- [Task to complete] In the listing below, every line with the word "spaceship" needs to be copied.

- [Extracted records]
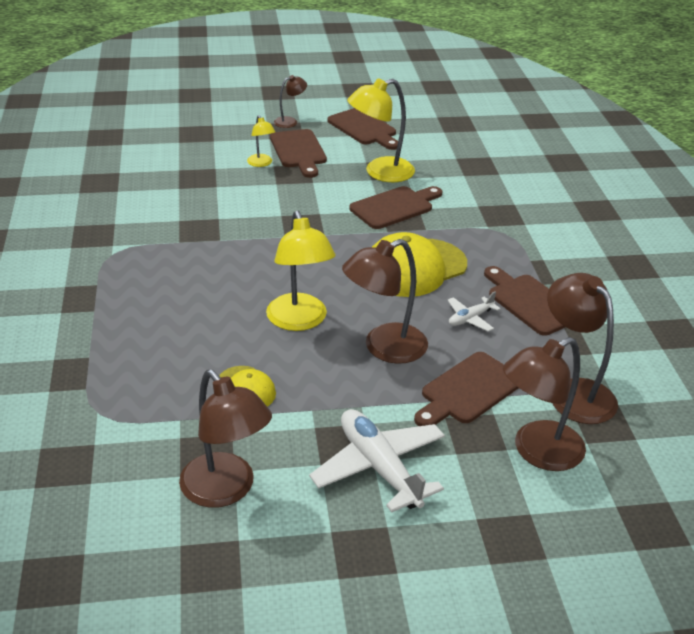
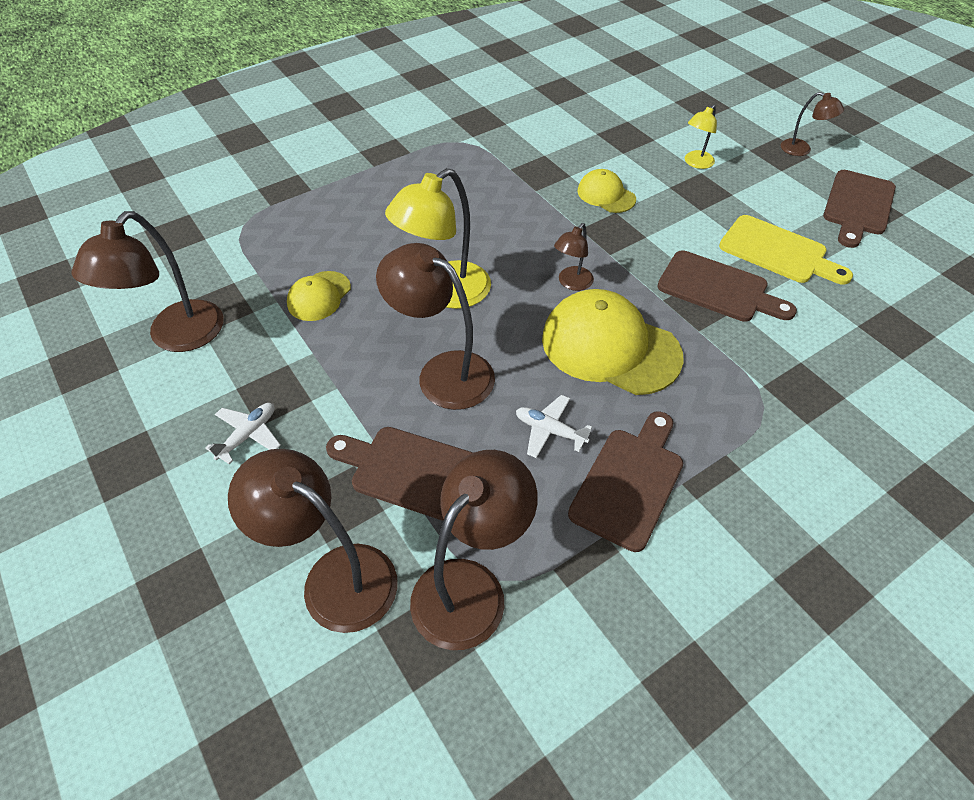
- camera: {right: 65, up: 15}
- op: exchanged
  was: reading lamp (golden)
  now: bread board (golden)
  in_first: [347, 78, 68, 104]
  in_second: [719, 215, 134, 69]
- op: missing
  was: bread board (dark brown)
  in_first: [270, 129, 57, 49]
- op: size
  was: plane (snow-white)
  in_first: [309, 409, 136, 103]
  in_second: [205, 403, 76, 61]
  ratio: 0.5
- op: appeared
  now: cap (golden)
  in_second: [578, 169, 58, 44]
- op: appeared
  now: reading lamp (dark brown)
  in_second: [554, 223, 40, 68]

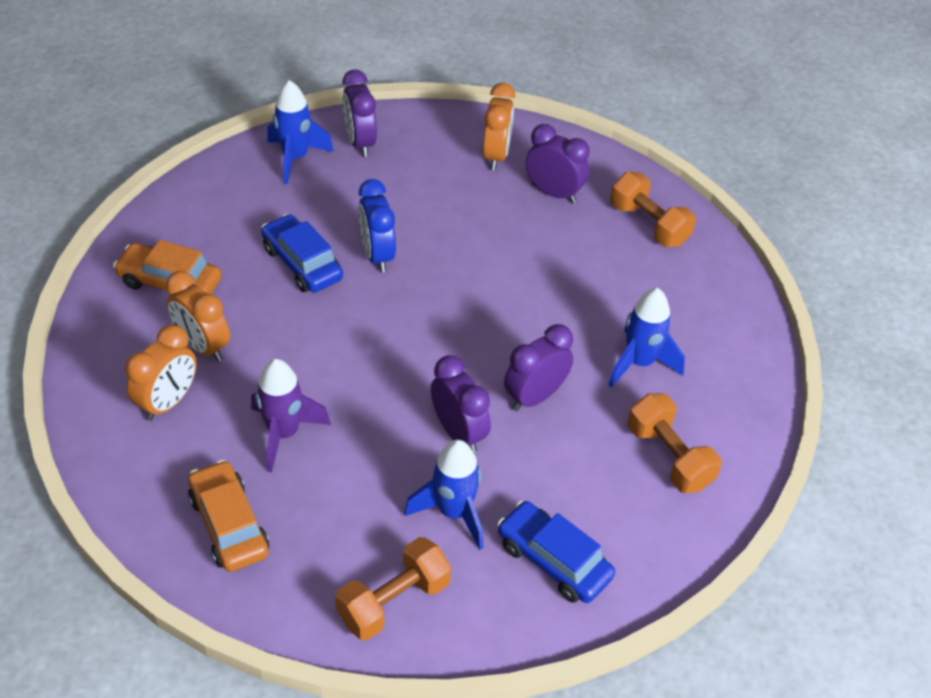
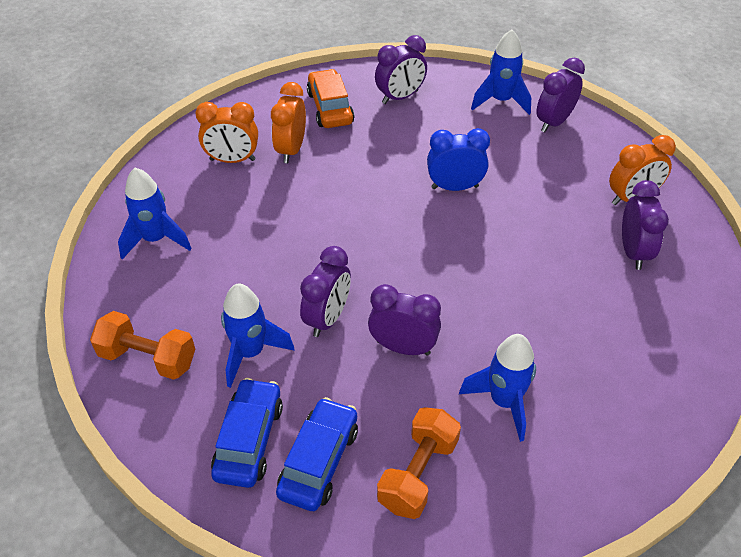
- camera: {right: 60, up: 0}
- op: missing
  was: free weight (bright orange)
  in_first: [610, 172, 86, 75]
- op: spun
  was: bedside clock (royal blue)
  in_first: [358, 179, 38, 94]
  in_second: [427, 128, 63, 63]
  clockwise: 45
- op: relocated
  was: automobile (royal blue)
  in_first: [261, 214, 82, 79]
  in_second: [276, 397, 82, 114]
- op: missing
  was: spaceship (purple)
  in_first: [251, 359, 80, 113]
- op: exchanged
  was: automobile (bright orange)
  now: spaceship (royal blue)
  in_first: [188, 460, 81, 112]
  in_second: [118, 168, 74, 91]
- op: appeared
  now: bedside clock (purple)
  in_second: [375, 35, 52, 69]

- [Answer for this exercise]
  was: spaceship (purple)
  now: spaceship (royal blue)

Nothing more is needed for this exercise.